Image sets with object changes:
┌──
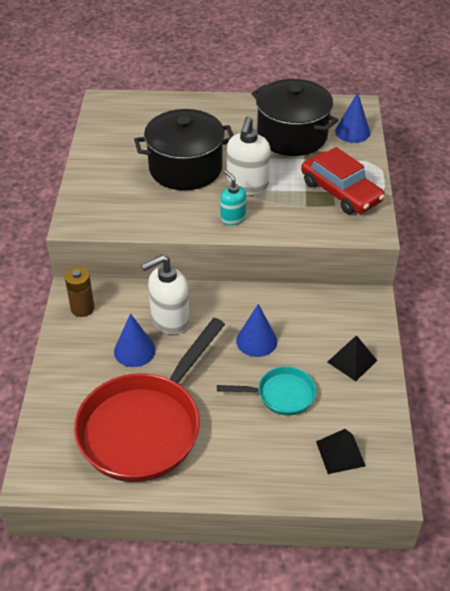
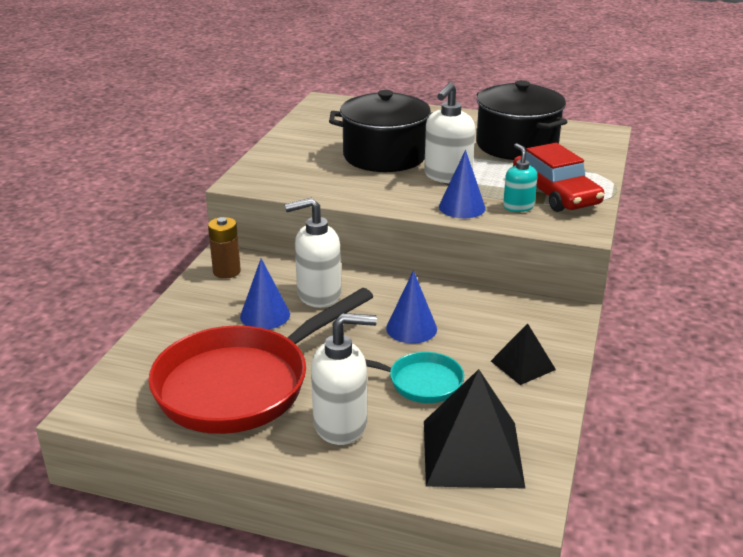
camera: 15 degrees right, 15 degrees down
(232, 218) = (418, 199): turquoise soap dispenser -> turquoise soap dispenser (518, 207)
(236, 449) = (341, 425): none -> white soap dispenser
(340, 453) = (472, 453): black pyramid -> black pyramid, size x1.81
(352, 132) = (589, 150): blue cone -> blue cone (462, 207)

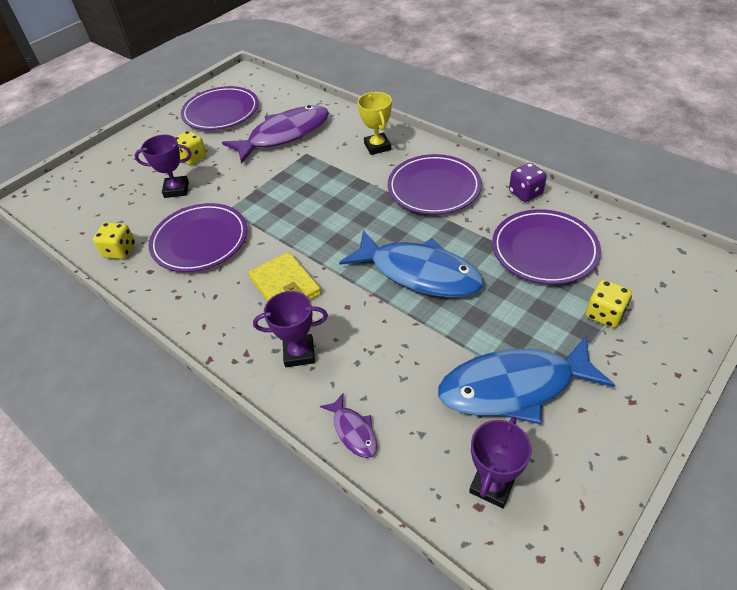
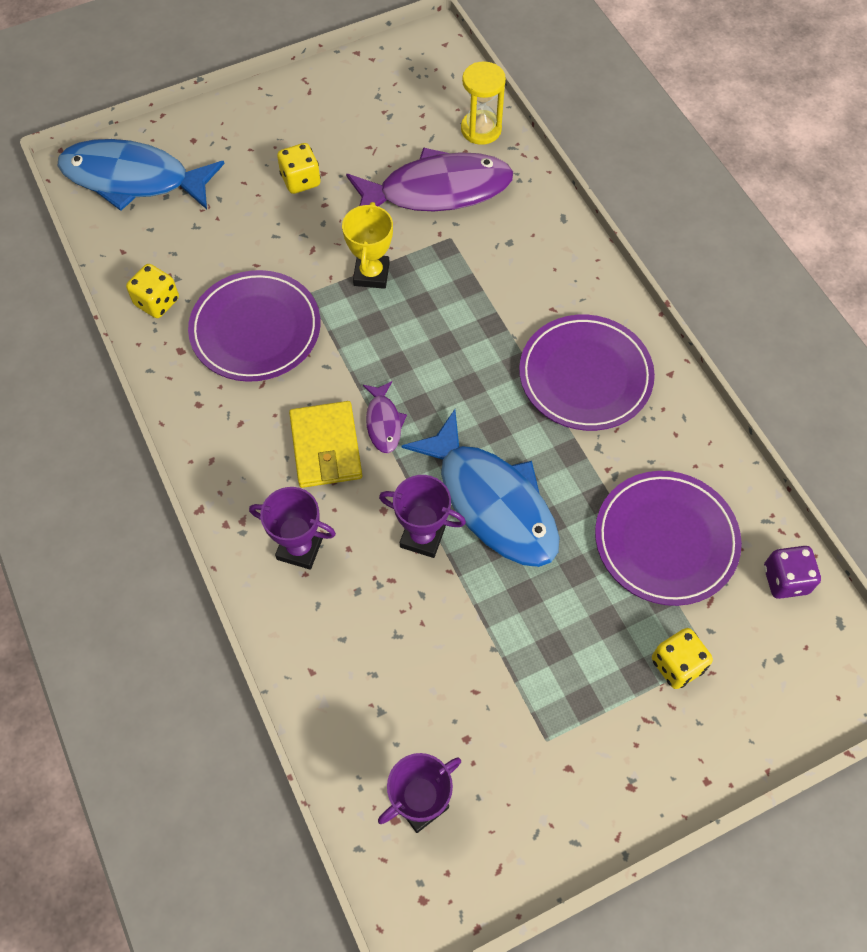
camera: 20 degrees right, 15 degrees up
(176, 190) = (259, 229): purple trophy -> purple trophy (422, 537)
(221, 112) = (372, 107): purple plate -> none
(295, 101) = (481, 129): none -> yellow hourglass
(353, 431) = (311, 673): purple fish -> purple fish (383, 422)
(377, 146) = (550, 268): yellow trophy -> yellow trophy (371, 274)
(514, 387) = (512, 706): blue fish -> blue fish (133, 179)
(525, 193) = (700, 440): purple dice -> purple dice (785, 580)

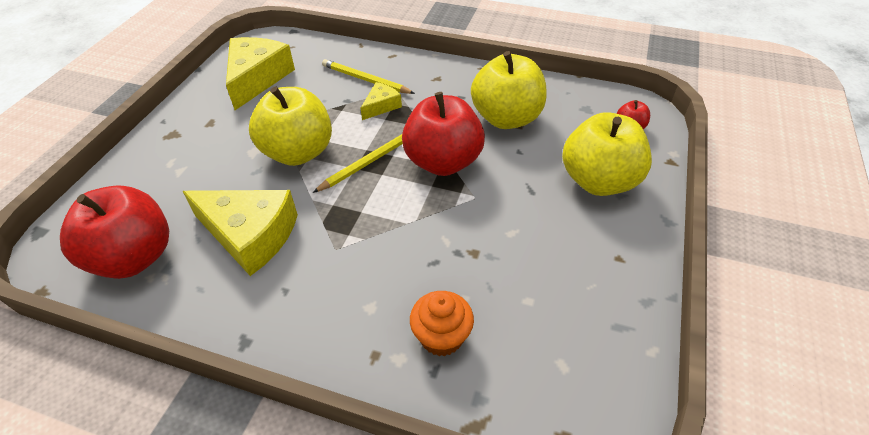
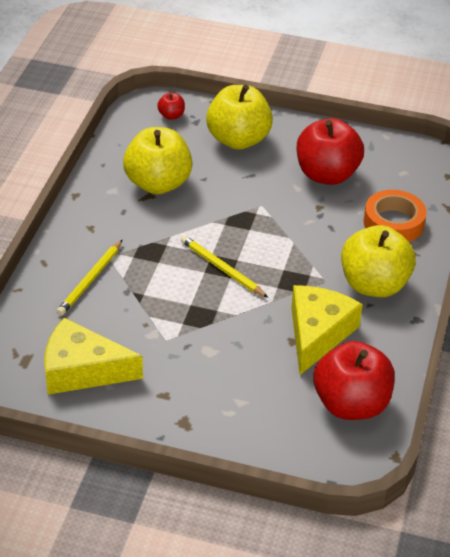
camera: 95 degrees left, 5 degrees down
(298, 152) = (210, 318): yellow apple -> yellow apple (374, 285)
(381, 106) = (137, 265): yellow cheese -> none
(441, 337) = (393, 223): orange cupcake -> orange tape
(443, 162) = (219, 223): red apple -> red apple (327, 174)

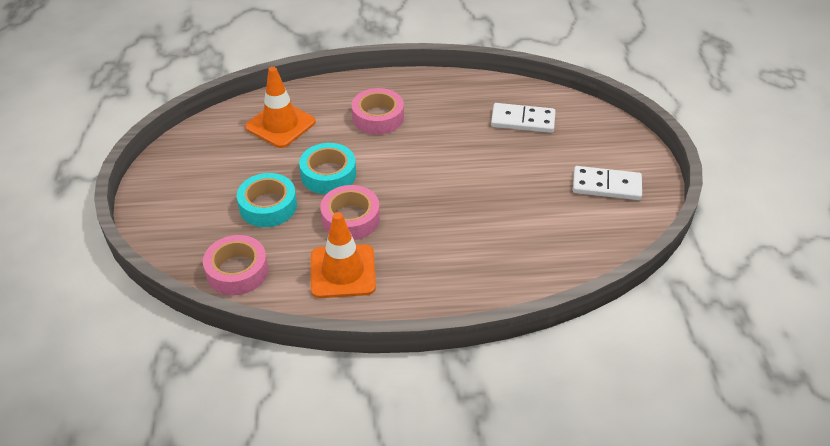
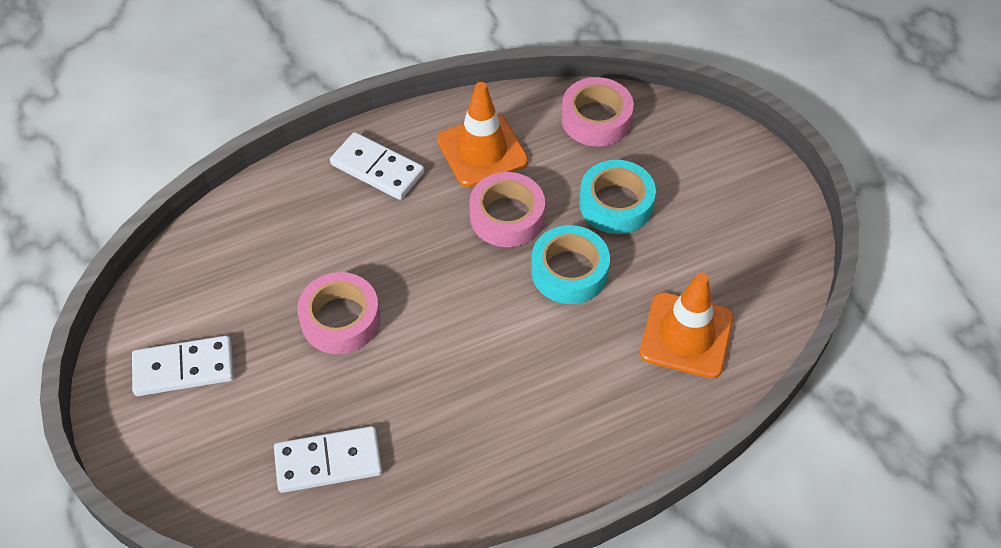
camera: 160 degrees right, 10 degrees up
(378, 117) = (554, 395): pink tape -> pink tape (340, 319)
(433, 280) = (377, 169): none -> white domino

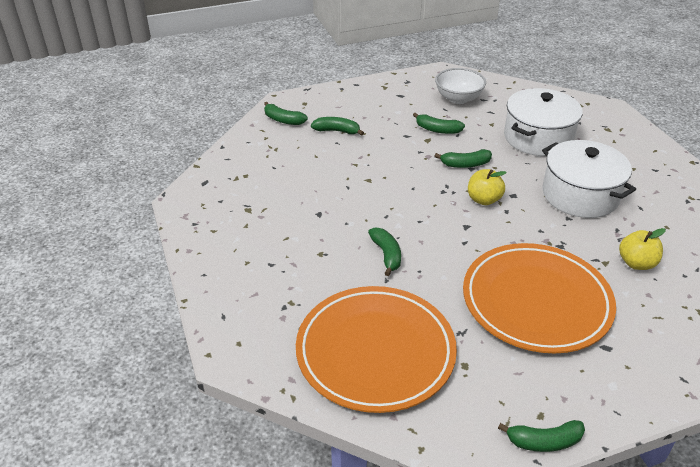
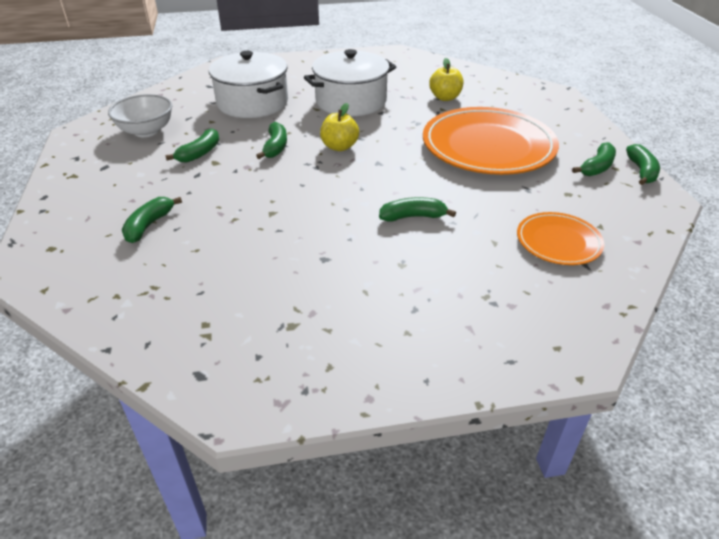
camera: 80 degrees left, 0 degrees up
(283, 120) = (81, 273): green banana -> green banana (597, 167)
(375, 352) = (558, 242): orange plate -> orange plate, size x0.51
└──
For every line above with the word "left" in it, make a copy.

### SOLUTION FOR THIS PROBLEM
camera: 95 degrees left, 5 degrees down
camera: 80 degrees left, 0 degrees up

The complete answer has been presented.